# start of Data extract
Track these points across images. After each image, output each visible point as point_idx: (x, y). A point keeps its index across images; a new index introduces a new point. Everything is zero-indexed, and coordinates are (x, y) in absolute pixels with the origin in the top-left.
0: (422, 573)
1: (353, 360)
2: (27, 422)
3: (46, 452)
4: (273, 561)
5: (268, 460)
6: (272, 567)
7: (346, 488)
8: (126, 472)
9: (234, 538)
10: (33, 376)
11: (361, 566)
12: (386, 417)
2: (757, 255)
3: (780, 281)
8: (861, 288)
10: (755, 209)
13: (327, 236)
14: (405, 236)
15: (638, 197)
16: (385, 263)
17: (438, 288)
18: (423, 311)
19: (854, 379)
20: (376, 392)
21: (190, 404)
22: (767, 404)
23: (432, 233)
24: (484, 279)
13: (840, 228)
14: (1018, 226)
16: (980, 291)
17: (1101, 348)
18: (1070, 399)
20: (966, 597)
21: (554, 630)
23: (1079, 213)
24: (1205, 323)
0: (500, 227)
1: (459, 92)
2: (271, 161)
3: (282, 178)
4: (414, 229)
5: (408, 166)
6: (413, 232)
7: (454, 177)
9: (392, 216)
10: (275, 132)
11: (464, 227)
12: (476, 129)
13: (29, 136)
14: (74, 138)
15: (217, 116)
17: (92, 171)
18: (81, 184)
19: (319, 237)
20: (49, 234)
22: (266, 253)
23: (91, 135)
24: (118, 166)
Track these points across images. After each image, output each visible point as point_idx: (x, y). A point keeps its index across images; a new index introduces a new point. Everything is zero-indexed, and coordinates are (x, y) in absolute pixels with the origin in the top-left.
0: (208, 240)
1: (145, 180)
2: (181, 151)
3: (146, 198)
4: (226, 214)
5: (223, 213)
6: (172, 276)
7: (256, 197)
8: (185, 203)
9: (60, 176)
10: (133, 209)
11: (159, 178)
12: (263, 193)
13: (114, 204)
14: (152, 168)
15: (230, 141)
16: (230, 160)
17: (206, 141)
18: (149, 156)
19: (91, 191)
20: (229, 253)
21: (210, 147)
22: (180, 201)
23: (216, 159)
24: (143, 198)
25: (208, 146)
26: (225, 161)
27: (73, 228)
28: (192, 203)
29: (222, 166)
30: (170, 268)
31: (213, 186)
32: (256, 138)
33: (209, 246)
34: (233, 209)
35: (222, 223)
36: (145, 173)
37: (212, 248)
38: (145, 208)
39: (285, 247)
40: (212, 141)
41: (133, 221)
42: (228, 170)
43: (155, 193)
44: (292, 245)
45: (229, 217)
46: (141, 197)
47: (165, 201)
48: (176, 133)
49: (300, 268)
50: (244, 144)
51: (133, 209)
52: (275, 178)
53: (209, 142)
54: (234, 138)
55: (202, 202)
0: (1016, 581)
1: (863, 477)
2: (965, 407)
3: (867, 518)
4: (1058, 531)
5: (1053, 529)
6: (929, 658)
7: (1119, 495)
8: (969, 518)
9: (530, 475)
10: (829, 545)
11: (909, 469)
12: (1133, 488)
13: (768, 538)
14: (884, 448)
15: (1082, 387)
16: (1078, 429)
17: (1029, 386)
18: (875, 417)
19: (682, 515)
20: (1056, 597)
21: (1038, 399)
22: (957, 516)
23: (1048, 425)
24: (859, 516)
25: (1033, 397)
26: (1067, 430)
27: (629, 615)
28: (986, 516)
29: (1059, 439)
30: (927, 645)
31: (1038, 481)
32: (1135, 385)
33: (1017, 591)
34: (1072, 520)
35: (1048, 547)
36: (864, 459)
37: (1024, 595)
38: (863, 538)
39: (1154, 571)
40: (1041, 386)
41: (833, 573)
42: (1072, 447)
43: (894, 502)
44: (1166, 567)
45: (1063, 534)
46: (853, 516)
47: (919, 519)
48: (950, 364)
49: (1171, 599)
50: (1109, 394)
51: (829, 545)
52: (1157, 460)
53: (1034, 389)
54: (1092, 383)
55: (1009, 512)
# end of Data extract
Rewrite every line of the material above as a Markdown table with the columns "No." and "Entry." Give each line its own numbered row and leave out blank lines.

§ **Written response**
| No. | Entry |
|---|---|
| 1 | Track these points across images. After each image, output each visible point as point_idx: (x, y). A point keeps its index across images; a new index introduces a new point. Everything is zero-indexed, and coordinates are (x, y) in absolute pixels with the origin in the top-left. |
| 2 | 0: (422, 573) |
| 3 | 1: (353, 360) |
| 4 | 2: (27, 422) |
| 5 | 3: (46, 452) |
| 6 | 4: (273, 561) |
| 7 | 5: (268, 460) |
| 8 | 6: (272, 567) |
| 9 | 7: (346, 488) |
| 10 | 8: (126, 472) |
| 11 | 9: (234, 538) |
| 12 | 10: (33, 376) |
| 13 | 11: (361, 566) |
| 14 | 12: (386, 417) |
| 15 | 2: (757, 255) |
| 16 | 3: (780, 281) |
| 17 | 8: (861, 288) |
| 18 | 10: (755, 209) |
| 19 | 13: (327, 236) |
| 20 | 14: (405, 236) |
| 21 | 15: (638, 197) |
| 22 | 16: (385, 263) |
| 23 | 17: (438, 288) |
| 24 | 18: (423, 311) |
| 25 | 19: (854, 379) |
| 26 | 20: (376, 392) |
| 27 | 21: (190, 404) |
| 28 | 22: (767, 404) |
| 29 | 23: (432, 233) |
| 30 | 24: (484, 279) |
| 31 | 13: (840, 228) |
| 32 | 14: (1018, 226) |
| 33 | 16: (980, 291) |
| 34 | 17: (1101, 348) |
| 35 | 18: (1070, 399) |
| 36 | 20: (966, 597) |
| 37 | 21: (554, 630) |
| 38 | 23: (1079, 213) |
| 39 | 24: (1205, 323) |
| 40 | 0: (500, 227) |
| 41 | 1: (459, 92) |
| 42 | 2: (271, 161) |
| 43 | 3: (282, 178) |
| 44 | 4: (414, 229) |
| 45 | 5: (408, 166) |
| 46 | 6: (413, 232) |
| 47 | 7: (454, 177) |
| 48 | 9: (392, 216) |
| 49 | 10: (275, 132) |
| 50 | 11: (464, 227) |
| 51 | 12: (476, 129) |
| 52 | 13: (29, 136) |
| 53 | 14: (74, 138) |
| 54 | 15: (217, 116) |
| 55 | 17: (92, 171) |
| 56 | 18: (81, 184) |
| 57 | 19: (319, 237) |
| 58 | 20: (49, 234) |
| 59 | 22: (266, 253) |
| 60 | 23: (91, 135) |
| 61 | 24: (118, 166) |
| 62 | Track these points across images. After each image, output each visible point as point_idx: (x, y). A point keeps its index across images; a new index introduces a new point. Everything is zero-indexed, and coordinates are (x, y) in absolute pixels with the origin in the top-left. |
| 63 | 0: (208, 240) |
| 64 | 1: (145, 180) |
| 65 | 2: (181, 151) |
| 66 | 3: (146, 198) |
| 67 | 4: (226, 214) |
| 68 | 5: (223, 213) |
| 69 | 6: (172, 276) |
| 70 | 7: (256, 197) |
| 71 | 8: (185, 203) |
| 72 | 9: (60, 176) |
| 73 | 10: (133, 209) |
| 74 | 11: (159, 178) |
| 75 | 12: (263, 193) |
| 76 | 13: (114, 204) |
| 77 | 14: (152, 168) |
| 78 | 15: (230, 141) |
| 79 | 16: (230, 160) |
| 80 | 17: (206, 141) |
| 81 | 18: (149, 156) |
| 82 | 19: (91, 191) |
| 83 | 20: (229, 253) |
| 84 | 21: (210, 147) |
| 85 | 22: (180, 201) |
| 86 | 23: (216, 159) |
| 87 | 24: (143, 198) |
| 88 | 25: (208, 146) |
| 89 | 26: (225, 161) |
| 90 | 27: (73, 228) |
| 91 | 28: (192, 203) |
| 92 | 29: (222, 166) |
| 93 | 30: (170, 268) |
| 94 | 31: (213, 186) |
| 95 | 32: (256, 138) |
| 96 | 33: (209, 246) |
| 97 | 34: (233, 209) |
| 98 | 35: (222, 223) |
| 99 | 36: (145, 173) |
| 100 | 37: (212, 248) |
| 101 | 38: (145, 208) |
| 102 | 39: (285, 247) |
| 103 | 40: (212, 141) |
| 104 | 41: (133, 221) |
| 105 | 42: (228, 170) |
| 106 | 43: (155, 193) |
| 107 | 44: (292, 245) |
| 108 | 45: (229, 217) |
| 109 | 46: (141, 197) |
| 110 | 47: (165, 201) |
| 111 | 48: (176, 133) |
| 112 | 49: (300, 268) |
| 113 | 50: (244, 144) |
| 114 | 51: (133, 209) |
| 115 | 52: (275, 178) |
| 116 | 53: (209, 142) |
| 117 | 54: (234, 138) |
| 118 | 55: (202, 202) |
| 119 | 0: (1016, 581) |
| 120 | 1: (863, 477) |
| 121 | 2: (965, 407) |
| 122 | 3: (867, 518) |
| 123 | 4: (1058, 531) |
| 124 | 5: (1053, 529) |
| 125 | 6: (929, 658) |
| 126 | 7: (1119, 495) |
| 127 | 8: (969, 518) |
| 128 | 9: (530, 475) |
| 129 | 10: (829, 545) |
| 130 | 11: (909, 469) |
| 131 | 12: (1133, 488) |
| 132 | 13: (768, 538) |
| 133 | 14: (884, 448) |
| 134 | 15: (1082, 387) |
| 135 | 16: (1078, 429) |
| 136 | 17: (1029, 386) |
| 137 | 18: (875, 417) |
| 138 | 19: (682, 515) |
| 139 | 20: (1056, 597) |
| 140 | 21: (1038, 399) |
| 141 | 22: (957, 516) |
| 142 | 23: (1048, 425) |
| 143 | 24: (859, 516) |
| 144 | 25: (1033, 397) |
| 145 | 26: (1067, 430) |
| 146 | 27: (629, 615) |
| 147 | 28: (986, 516) |
| 148 | 29: (1059, 439) |
| 149 | 30: (927, 645) |
| 150 | 31: (1038, 481) |
| 151 | 32: (1135, 385) |
| 152 | 33: (1017, 591) |
| 153 | 34: (1072, 520) |
| 154 | 35: (1048, 547) |
| 155 | 36: (864, 459) |
| 156 | 37: (1024, 595) |
| 157 | 38: (863, 538) |
| 158 | 39: (1154, 571) |
| 159 | 40: (1041, 386) |
| 160 | 41: (833, 573) |
| 161 | 42: (1072, 447) |
| 162 | 43: (894, 502) |
| 163 | 44: (1166, 567) |
| 164 | 45: (1063, 534) |
| 165 | 46: (853, 516) |
| 166 | 47: (919, 519) |
| 167 | 48: (950, 364) |
| 168 | 49: (1171, 599) |
| 169 | 50: (1109, 394) |
| 170 | 51: (829, 545) |
| 171 | 52: (1157, 460) |
| 172 | 53: (1034, 389) |
| 173 | 54: (1092, 383) |
| 174 | 55: (1009, 512) |